### Exercise requirements
For the records below, say how many lines contain the string "plane". Give the number only.

[[ Provided data, beginning ]]

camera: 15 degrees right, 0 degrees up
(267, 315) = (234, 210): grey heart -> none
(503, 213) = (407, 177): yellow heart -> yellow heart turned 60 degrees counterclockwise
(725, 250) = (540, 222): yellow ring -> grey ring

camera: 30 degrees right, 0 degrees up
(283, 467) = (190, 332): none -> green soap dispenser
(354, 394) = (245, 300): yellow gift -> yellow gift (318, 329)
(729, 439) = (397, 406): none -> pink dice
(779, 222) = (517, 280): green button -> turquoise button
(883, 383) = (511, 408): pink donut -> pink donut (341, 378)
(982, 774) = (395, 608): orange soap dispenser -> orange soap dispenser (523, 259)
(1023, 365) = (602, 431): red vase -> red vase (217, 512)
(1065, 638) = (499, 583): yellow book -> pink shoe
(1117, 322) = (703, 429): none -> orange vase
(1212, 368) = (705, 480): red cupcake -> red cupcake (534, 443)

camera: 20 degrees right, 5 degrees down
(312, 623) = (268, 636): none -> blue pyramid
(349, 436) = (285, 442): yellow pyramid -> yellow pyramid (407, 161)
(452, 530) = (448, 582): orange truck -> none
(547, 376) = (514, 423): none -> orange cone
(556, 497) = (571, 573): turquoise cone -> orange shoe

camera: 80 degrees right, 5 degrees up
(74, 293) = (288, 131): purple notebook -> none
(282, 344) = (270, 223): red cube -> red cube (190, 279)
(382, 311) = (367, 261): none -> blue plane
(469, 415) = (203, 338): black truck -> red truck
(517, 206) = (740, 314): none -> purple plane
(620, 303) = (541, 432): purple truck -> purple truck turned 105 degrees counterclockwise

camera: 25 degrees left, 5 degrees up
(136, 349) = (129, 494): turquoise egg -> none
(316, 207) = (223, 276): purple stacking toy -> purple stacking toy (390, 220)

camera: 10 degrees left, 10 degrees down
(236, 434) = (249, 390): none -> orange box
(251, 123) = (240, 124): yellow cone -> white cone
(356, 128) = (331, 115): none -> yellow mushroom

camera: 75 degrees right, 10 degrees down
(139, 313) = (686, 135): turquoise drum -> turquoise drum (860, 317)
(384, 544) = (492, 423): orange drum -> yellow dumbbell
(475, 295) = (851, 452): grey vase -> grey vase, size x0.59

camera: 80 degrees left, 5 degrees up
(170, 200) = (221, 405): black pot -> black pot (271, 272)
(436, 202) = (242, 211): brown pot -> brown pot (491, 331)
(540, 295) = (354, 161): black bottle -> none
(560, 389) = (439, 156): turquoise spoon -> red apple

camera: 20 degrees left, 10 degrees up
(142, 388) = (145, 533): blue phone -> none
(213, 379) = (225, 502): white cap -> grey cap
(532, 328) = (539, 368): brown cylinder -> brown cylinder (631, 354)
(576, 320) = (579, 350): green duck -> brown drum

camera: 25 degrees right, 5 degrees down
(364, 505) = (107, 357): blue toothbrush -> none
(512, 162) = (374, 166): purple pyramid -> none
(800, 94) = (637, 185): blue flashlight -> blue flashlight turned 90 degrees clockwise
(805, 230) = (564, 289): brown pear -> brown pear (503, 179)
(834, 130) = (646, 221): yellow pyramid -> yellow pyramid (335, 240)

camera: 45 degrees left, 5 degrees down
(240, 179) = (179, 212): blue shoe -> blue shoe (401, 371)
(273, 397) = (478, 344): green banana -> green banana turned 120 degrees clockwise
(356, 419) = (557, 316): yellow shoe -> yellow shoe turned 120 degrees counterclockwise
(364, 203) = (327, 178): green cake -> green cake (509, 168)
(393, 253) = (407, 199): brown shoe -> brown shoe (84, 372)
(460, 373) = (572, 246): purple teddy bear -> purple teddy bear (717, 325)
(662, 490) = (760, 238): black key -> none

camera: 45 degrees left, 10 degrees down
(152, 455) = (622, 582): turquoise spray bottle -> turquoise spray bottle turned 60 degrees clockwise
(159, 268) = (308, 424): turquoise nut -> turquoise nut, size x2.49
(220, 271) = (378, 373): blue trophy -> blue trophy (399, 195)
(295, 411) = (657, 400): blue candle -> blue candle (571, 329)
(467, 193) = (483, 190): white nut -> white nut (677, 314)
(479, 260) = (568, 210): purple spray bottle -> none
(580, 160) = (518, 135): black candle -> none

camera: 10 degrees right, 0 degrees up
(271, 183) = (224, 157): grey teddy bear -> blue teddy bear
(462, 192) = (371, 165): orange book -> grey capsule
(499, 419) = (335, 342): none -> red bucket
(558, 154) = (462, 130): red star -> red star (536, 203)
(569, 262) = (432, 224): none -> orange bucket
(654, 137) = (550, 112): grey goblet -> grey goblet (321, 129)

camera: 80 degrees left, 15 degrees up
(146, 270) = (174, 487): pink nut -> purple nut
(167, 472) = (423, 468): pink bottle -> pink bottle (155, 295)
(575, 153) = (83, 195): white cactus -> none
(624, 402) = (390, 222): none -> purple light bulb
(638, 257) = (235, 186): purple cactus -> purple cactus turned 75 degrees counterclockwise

[[ Provided data, end ]]

### Solution
2